INSTRUCTIONS FOR THE TASK ▸
With the material below, print exactly the lines between the line holding "none -> brown brick E7 level 1" and the line holding "none -> lime round brick D6 level 2", inclusive. Add nothing else.

DATA SUPPLIED ▸
# # # #

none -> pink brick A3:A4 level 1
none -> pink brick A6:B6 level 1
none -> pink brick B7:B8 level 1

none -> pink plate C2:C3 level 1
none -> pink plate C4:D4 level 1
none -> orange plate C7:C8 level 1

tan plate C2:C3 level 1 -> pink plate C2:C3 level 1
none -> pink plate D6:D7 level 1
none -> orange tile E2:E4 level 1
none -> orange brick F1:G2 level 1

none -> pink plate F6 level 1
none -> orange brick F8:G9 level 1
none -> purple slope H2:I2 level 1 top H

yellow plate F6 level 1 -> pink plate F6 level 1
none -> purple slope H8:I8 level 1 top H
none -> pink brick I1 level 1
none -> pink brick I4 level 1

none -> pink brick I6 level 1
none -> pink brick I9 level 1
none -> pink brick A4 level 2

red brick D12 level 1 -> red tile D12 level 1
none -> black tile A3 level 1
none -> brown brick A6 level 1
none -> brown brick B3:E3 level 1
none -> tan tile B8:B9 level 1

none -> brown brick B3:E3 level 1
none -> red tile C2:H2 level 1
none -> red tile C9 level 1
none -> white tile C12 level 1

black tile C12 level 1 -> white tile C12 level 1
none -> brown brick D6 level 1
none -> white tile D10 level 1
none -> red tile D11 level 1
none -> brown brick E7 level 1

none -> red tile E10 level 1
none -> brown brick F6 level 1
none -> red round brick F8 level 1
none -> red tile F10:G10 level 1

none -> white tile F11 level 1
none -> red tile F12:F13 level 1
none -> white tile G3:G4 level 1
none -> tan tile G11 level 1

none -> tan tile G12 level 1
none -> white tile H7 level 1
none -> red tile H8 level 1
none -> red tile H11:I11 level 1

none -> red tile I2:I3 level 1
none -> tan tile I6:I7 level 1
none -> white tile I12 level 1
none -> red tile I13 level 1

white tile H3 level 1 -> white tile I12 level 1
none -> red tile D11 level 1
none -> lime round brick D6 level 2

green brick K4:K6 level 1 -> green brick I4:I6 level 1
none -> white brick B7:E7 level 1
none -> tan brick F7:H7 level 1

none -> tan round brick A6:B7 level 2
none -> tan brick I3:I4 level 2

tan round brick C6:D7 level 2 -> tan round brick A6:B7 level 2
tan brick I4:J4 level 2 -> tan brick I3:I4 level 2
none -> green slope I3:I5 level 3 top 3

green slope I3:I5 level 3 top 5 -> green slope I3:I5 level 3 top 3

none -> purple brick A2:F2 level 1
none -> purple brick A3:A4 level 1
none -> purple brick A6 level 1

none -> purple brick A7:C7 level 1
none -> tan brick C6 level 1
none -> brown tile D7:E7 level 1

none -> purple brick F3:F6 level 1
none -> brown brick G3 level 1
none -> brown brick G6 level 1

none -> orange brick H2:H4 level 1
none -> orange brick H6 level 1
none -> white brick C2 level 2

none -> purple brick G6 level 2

# # # #

EXERCISE OUTPUT ▸
none -> brown brick E7 level 1

none -> red tile E10 level 1
none -> brown brick F6 level 1
none -> red round brick F8 level 1
none -> red tile F10:G10 level 1

none -> white tile F11 level 1
none -> red tile F12:F13 level 1
none -> white tile G3:G4 level 1
none -> tan tile G11 level 1

none -> tan tile G12 level 1
none -> white tile H7 level 1
none -> red tile H8 level 1
none -> red tile H11:I11 level 1

none -> red tile I2:I3 level 1
none -> tan tile I6:I7 level 1
none -> white tile I12 level 1
none -> red tile I13 level 1

white tile H3 level 1 -> white tile I12 level 1
none -> red tile D11 level 1
none -> lime round brick D6 level 2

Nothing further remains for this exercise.